━━━ MATERIAL PROVIDED

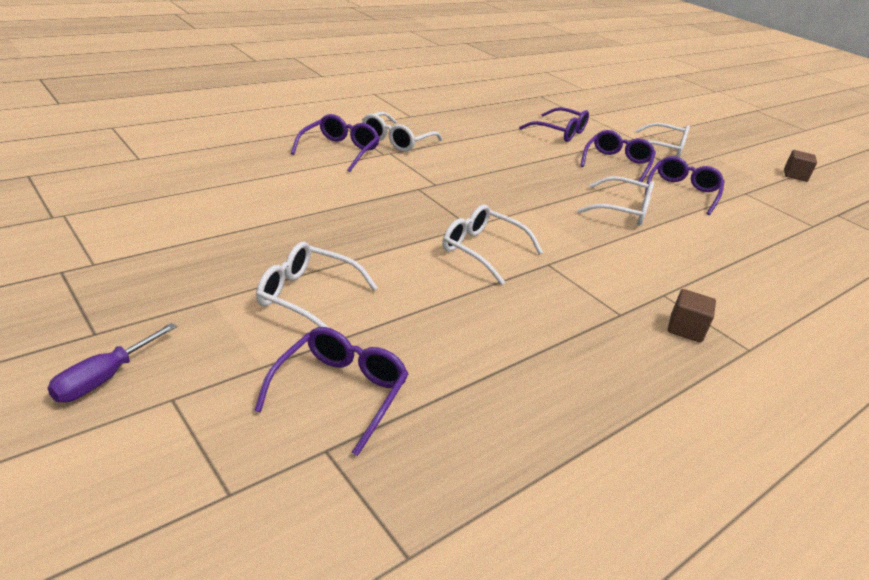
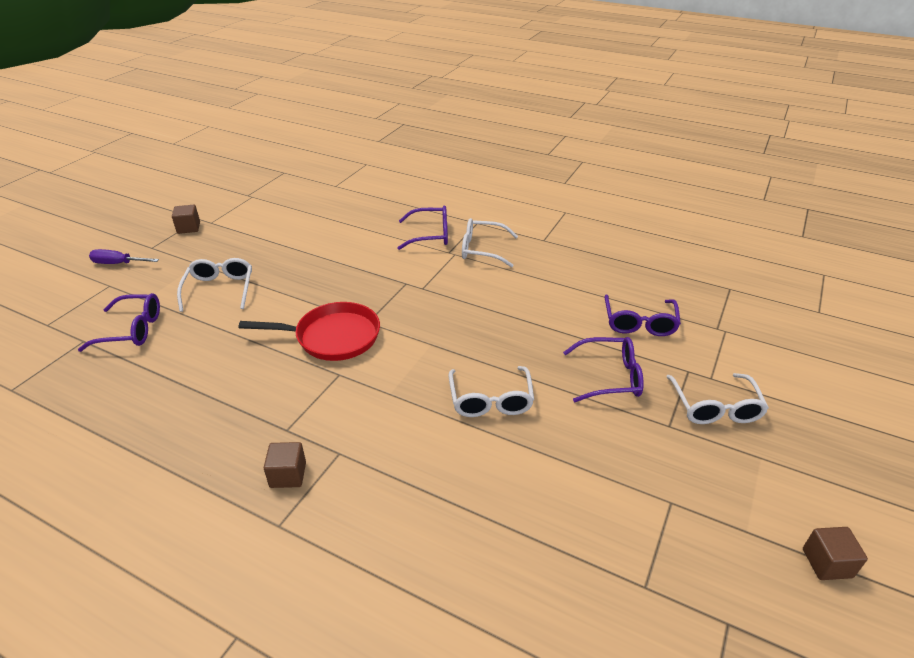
camera: 70 degrees right, 5 degrees up
(80, 286) = (189, 228): none -> brown cube
(482, 250) = (333, 337): white glasses -> red pan
(682, 192) = (596, 440): purple glasses -> none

━━━━━━

* _TASK DETAILS_: Copy each line holding the word "glasses" from the listing above.

* _RESPONSE FOR THIS EXERCISE_:
(482, 250) = (333, 337): white glasses -> red pan
(682, 192) = (596, 440): purple glasses -> none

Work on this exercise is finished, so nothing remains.